■ **EXERCISE DETAILS**
Write the data below out exactly as it stands. Do not include the pictures.

PROVIDED INFORMATION section start

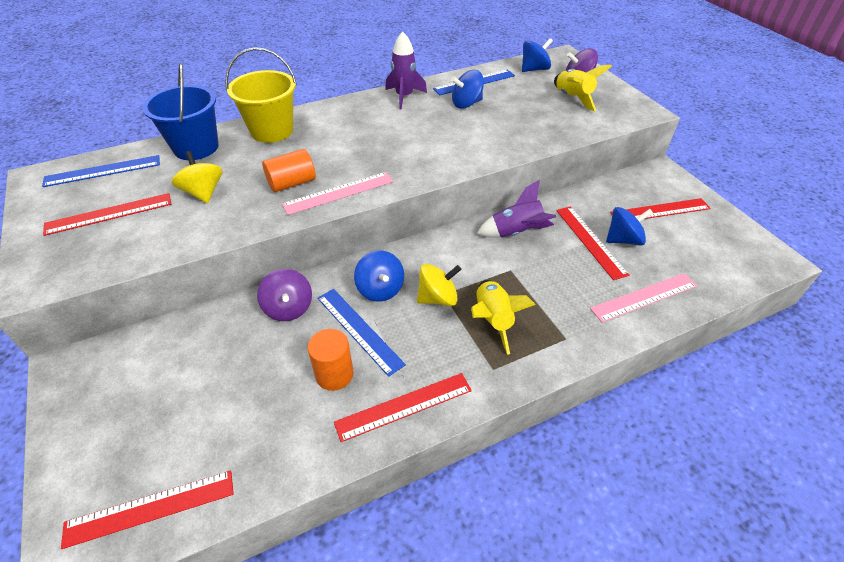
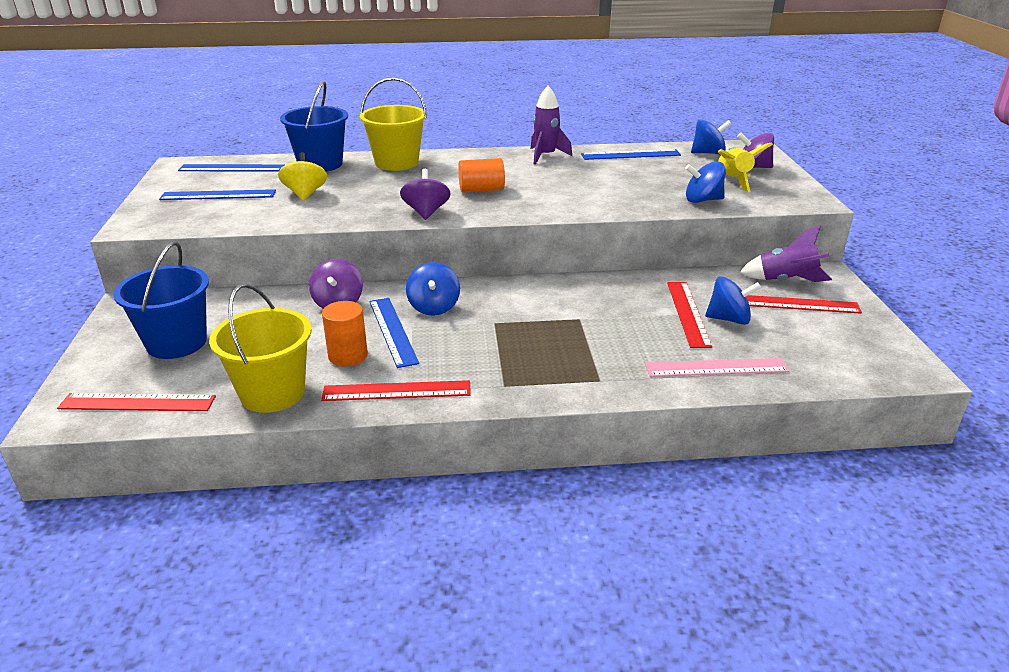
camera: 20 degrees right, 15 degrees down
red ruler [43,193,171,236] -> blue ruler [159,189,276,200]
orange cylinder [262,149,316,192] -> orange cylinder moved to [458,158,505,193]
pink ruler [282,172,394,215] -> purple spinning top [400,169,451,220]
yellow spinning top [417,264,462,306] -> none
blue spinning top [451,70,484,109] -> blue spinning top moved to [685,161,726,203]
yellow rocket [471,280,536,355] -> none
purple rocket [477,180,556,238] -> purple rocket moved to [739,225,832,282]
none -> blue bucket [113,242,209,359]
none -> yellow bucket [209,284,312,413]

PROVIDED INFORMATION section end

■ **EXERCISE SOLUTION**
camera: 20 degrees right, 15 degrees down
red ruler [43,193,171,236] -> blue ruler [159,189,276,200]
orange cylinder [262,149,316,192] -> orange cylinder moved to [458,158,505,193]
pink ruler [282,172,394,215] -> purple spinning top [400,169,451,220]
yellow spinning top [417,264,462,306] -> none
blue spinning top [451,70,484,109] -> blue spinning top moved to [685,161,726,203]
yellow rocket [471,280,536,355] -> none
purple rocket [477,180,556,238] -> purple rocket moved to [739,225,832,282]
none -> blue bucket [113,242,209,359]
none -> yellow bucket [209,284,312,413]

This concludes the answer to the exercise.